— TASK INSTRUCTIONS —
Give back the data exactly, with no images.

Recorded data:
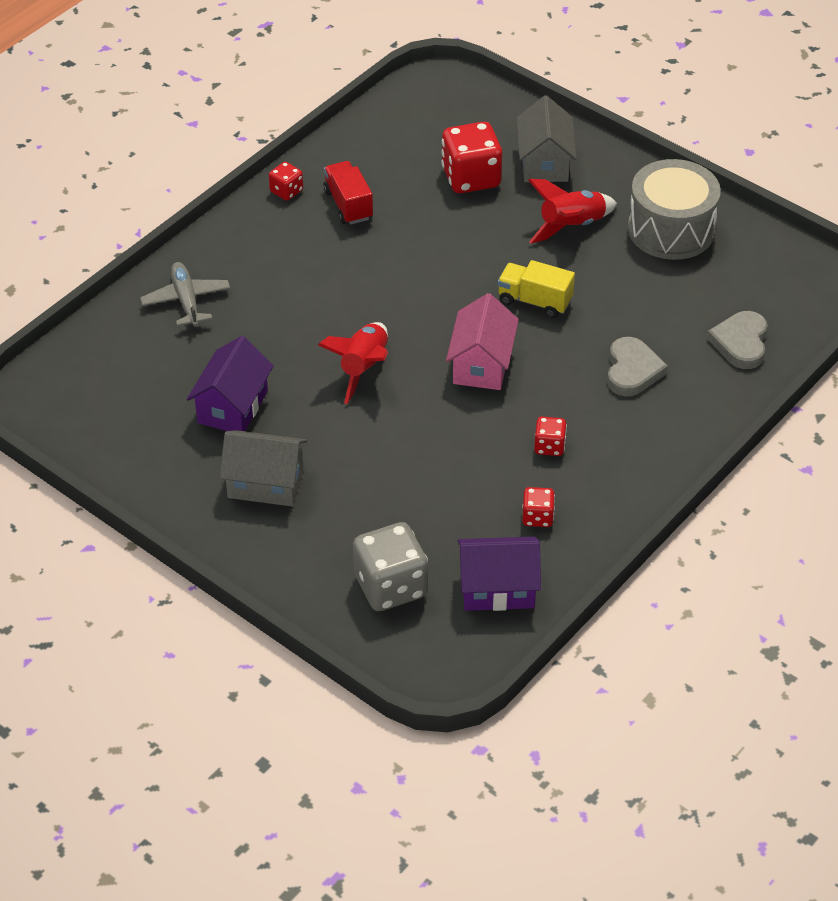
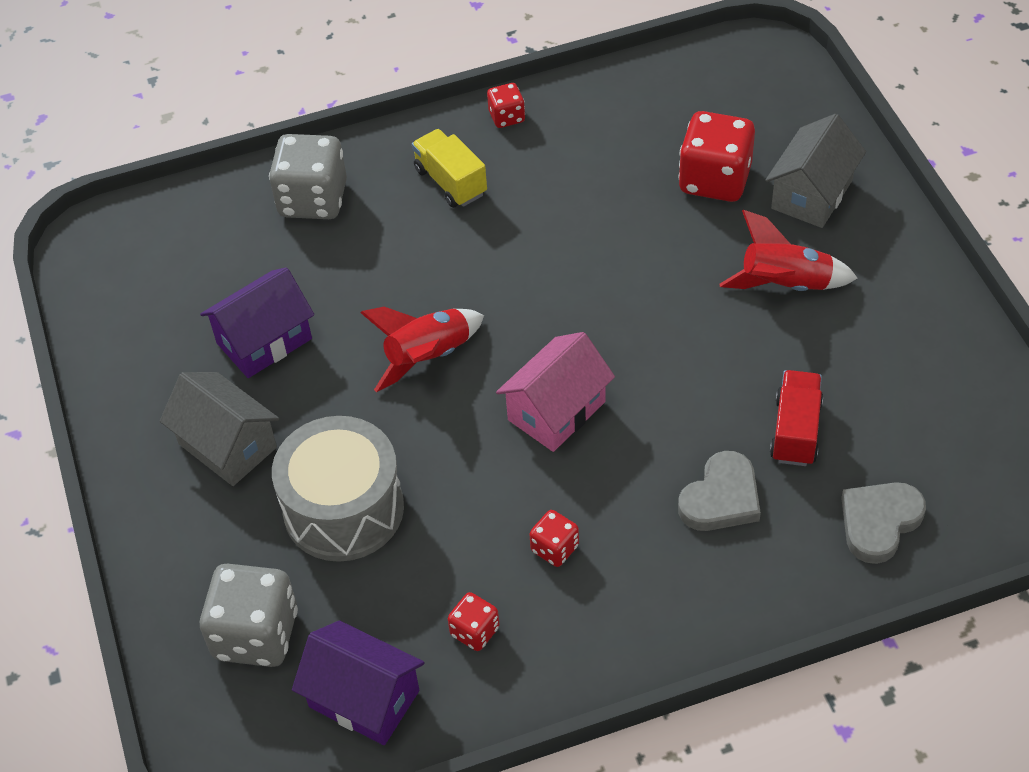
camera: 35 degrees right, 5 degrees up
(186, 301) = (313, 200): grey plane -> grey dice
(348, 205) = (558, 158): red truck -> red truck (795, 431)
(534, 301) = (673, 359): yellow truck -> yellow truck (450, 182)
(671, 229) = (900, 338): grey drum -> grey drum (343, 509)

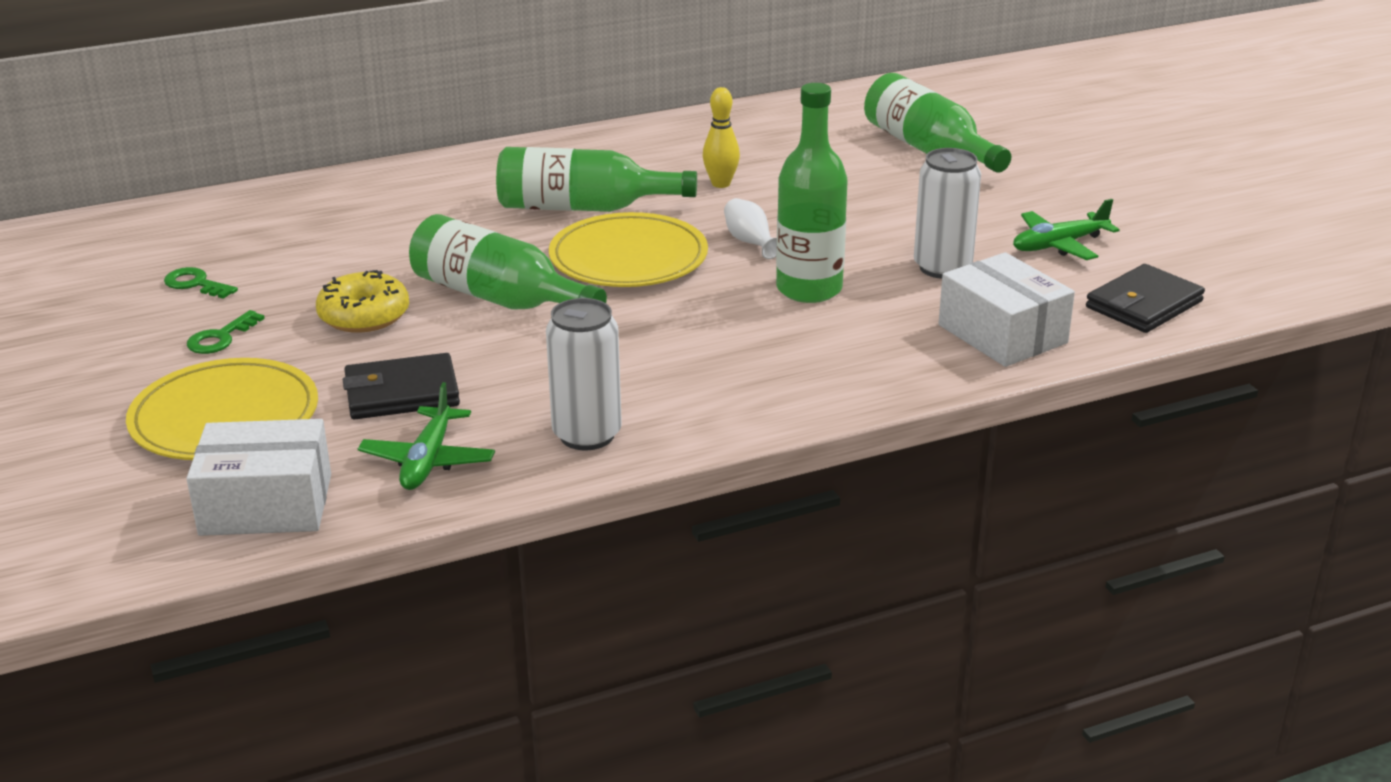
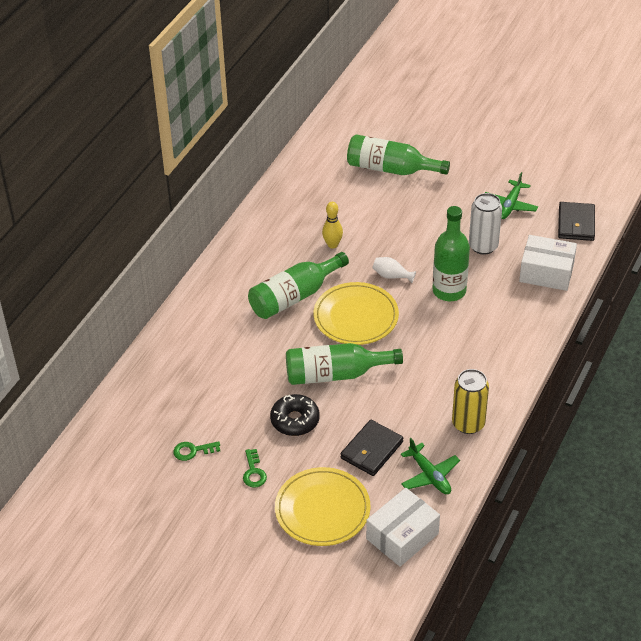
camera: 40 degrees left, 15 degrees up
(364, 315) = (295, 420): yellow donut -> black donut
(587, 435) = (468, 423): white can -> yellow can

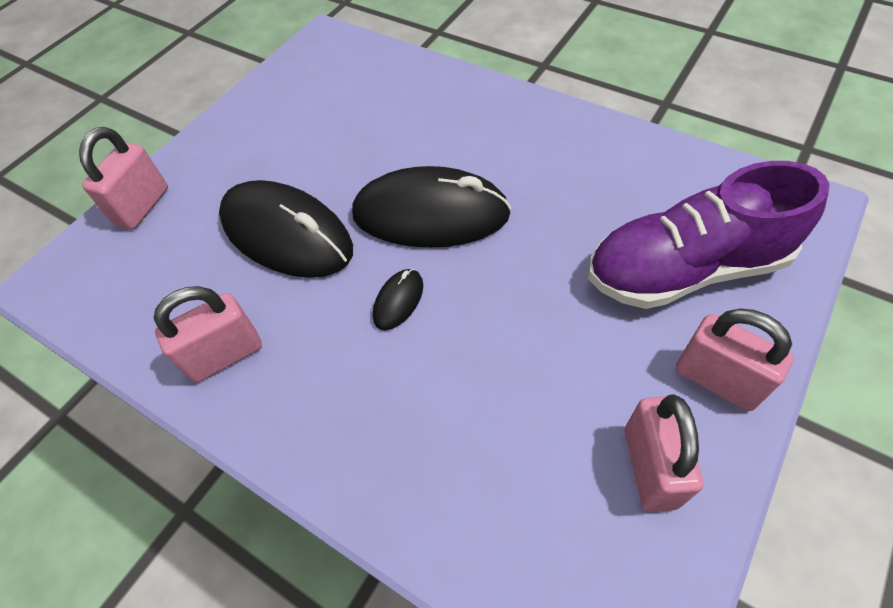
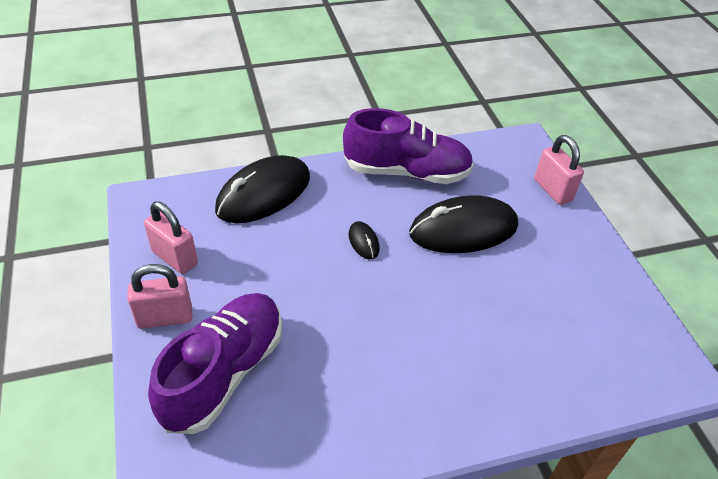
camera: 125 degrees right, 10 degrees down
(225, 355) = (406, 172): pink padlock -> purple shoe
(430, 214) = (407, 295): black mouse -> black mouse (263, 194)

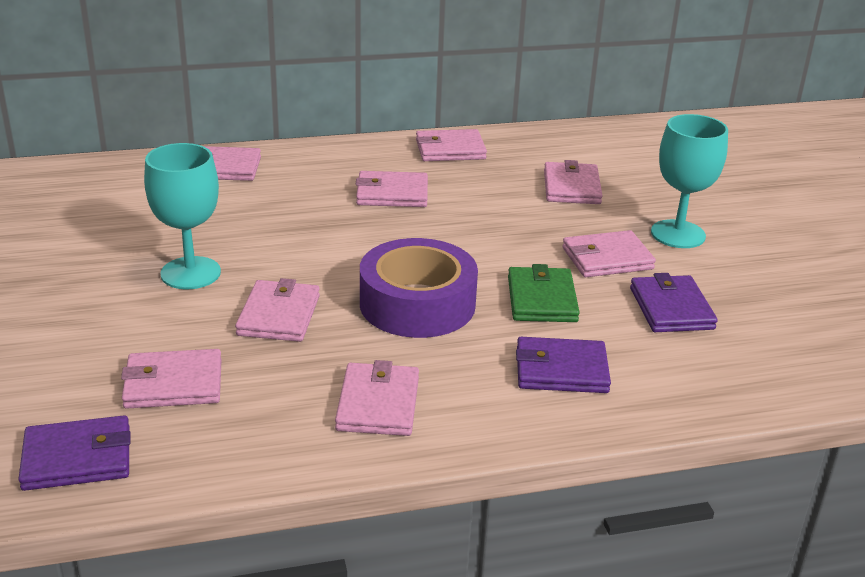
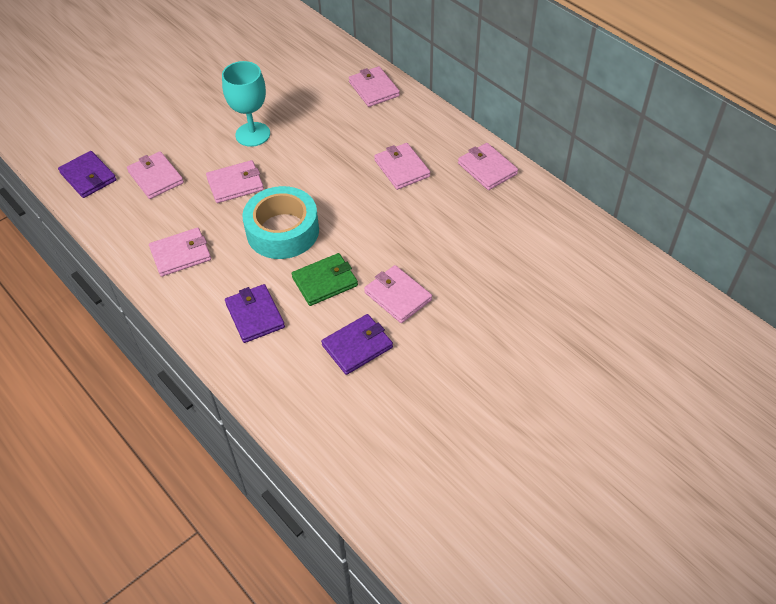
camera: 65 degrees right, 20 degrees up
(417, 304) = (282, 231): purple tape -> turquoise tape
(571, 187) = (484, 247): pink wallet -> none
(678, 234) = (461, 323): turquoise goblet -> none

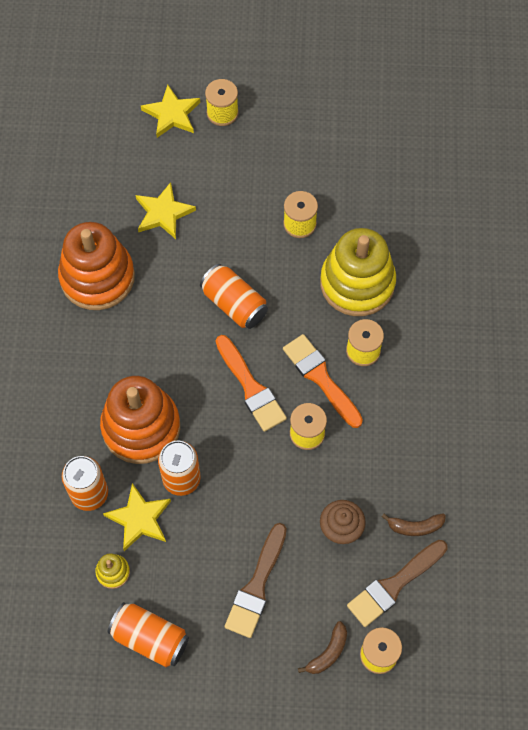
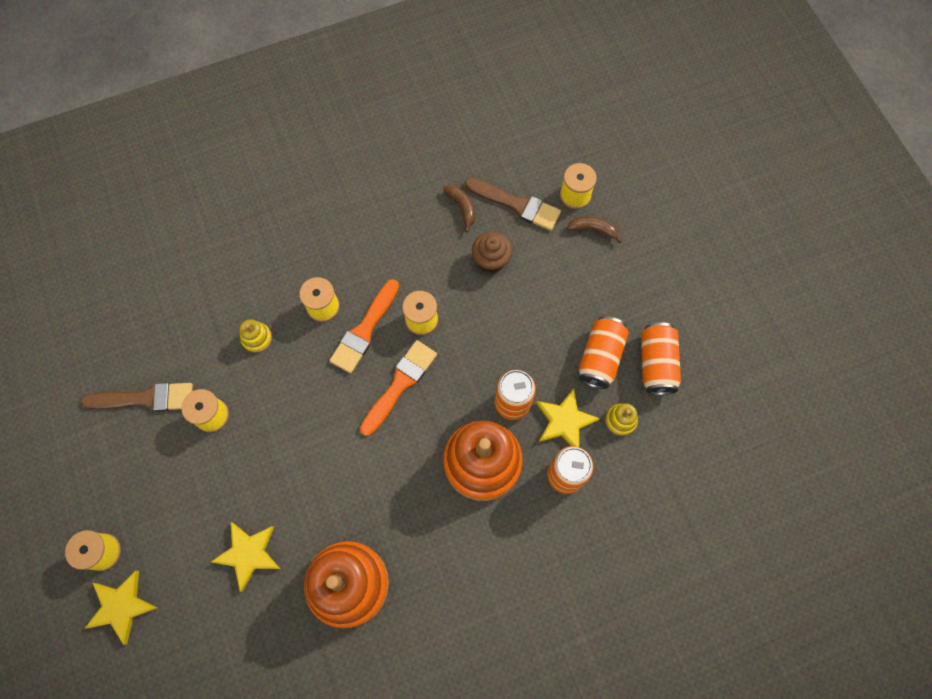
camera: 115 degrees left, 5 degrees up
(234, 304) = (323, 437): orange can -> orange can (600, 357)
(256, 586) = (570, 302): brown brush -> brown brush (145, 399)
(357, 283) = (256, 338): yellow stacking toy -> yellow stacking toy, size x0.41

— THE ANSWER —
camera: 35 degrees right, 5 degrees up
(186, 301) = (313, 200): grey plane -> grey dice
(348, 205) = (558, 158): red truck -> red truck (795, 431)
(534, 301) = (673, 359): yellow truck -> yellow truck (450, 182)
(671, 229) = (900, 338): grey drum -> grey drum (343, 509)

camera: 40 degrees left, 15 degrees up
(364, 315) = (295, 420): yellow donut -> black donut
(587, 435) = (468, 423): white can -> yellow can

camera: 125 degrees right, 10 degrees down
(225, 355) = (406, 172): pink padlock -> purple shoe
(430, 214) = (407, 295): black mouse -> black mouse (263, 194)

camera: 65 degrees right, 20 degrees up
(417, 304) = (282, 231): purple tape -> turquoise tape
(571, 187) = (484, 247): pink wallet -> none
(678, 234) = (461, 323): turquoise goblet -> none

camera: 115 degrees left, 5 degrees up
(234, 304) = (323, 437): orange can -> orange can (600, 357)
(256, 586) = (570, 302): brown brush -> brown brush (145, 399)
(357, 283) = (256, 338): yellow stacking toy -> yellow stacking toy, size x0.41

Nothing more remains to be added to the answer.